━━━ Data supplied

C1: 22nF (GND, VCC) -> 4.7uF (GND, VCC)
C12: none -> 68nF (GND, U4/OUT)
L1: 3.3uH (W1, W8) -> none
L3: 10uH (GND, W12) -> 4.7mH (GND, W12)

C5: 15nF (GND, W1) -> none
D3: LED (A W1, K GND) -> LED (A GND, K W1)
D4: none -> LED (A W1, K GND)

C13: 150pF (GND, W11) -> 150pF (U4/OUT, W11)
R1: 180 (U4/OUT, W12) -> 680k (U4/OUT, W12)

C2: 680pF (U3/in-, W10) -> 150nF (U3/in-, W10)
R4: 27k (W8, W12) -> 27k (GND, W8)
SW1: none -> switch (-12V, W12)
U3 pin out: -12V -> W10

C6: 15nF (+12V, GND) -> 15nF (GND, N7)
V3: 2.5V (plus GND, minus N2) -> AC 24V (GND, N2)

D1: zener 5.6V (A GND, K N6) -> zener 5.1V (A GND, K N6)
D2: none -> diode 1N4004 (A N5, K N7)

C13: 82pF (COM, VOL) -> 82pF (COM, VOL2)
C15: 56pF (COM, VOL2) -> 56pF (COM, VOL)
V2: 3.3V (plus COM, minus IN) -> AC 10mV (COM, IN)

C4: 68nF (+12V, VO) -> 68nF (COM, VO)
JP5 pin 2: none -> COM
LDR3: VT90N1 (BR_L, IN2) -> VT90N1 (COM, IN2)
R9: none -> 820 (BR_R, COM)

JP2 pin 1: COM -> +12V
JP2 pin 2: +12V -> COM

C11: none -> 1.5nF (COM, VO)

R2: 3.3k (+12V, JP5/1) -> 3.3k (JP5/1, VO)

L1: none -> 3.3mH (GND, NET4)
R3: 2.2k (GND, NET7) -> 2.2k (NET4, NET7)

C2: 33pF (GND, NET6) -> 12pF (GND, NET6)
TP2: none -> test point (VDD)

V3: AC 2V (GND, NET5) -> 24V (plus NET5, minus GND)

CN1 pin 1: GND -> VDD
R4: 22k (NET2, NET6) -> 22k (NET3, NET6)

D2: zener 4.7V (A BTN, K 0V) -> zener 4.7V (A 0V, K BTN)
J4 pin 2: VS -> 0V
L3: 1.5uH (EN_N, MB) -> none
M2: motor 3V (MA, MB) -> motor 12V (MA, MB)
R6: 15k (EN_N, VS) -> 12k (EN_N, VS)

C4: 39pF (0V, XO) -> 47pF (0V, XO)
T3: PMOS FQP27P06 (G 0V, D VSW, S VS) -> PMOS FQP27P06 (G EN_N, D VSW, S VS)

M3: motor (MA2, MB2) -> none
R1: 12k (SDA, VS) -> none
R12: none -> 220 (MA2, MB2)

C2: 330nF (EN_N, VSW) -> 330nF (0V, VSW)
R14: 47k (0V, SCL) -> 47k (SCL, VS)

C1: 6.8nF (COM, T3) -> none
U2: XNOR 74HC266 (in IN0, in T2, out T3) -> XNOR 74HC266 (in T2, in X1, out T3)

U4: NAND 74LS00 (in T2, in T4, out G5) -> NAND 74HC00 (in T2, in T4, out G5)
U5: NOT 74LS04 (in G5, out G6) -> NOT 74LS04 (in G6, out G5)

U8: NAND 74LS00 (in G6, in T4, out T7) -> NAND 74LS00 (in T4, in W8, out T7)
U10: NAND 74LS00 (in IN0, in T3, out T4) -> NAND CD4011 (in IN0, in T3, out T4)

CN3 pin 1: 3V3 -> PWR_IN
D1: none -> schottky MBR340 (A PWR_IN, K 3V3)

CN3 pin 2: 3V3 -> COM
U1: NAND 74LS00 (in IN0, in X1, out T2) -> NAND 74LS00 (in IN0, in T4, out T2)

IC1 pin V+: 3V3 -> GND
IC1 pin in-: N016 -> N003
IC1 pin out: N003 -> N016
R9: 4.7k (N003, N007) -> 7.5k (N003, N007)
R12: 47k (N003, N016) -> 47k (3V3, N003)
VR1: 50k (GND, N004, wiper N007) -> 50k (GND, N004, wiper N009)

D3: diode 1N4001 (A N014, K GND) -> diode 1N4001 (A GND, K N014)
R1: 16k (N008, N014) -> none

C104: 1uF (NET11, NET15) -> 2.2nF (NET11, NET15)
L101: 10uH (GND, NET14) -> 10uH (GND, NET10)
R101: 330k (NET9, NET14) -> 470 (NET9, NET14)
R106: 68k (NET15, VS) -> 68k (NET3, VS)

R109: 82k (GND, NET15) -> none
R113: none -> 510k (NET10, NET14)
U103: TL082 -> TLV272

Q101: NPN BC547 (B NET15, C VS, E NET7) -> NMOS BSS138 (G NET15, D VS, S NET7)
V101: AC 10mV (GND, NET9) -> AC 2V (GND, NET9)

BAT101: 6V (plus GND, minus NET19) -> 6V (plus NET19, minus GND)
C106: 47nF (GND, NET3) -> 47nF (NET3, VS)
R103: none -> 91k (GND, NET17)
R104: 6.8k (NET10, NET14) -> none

━━━━━━

• _Exercise description_:
With the line containing "R109: 82k (GND, NET15) -> none" as the first and the final line of the entries above as the last, write out that span exactly and nothing more.

• _Task result_:
R109: 82k (GND, NET15) -> none
R113: none -> 510k (NET10, NET14)
U103: TL082 -> TLV272

Q101: NPN BC547 (B NET15, C VS, E NET7) -> NMOS BSS138 (G NET15, D VS, S NET7)
V101: AC 10mV (GND, NET9) -> AC 2V (GND, NET9)

BAT101: 6V (plus GND, minus NET19) -> 6V (plus NET19, minus GND)
C106: 47nF (GND, NET3) -> 47nF (NET3, VS)
R103: none -> 91k (GND, NET17)
R104: 6.8k (NET10, NET14) -> none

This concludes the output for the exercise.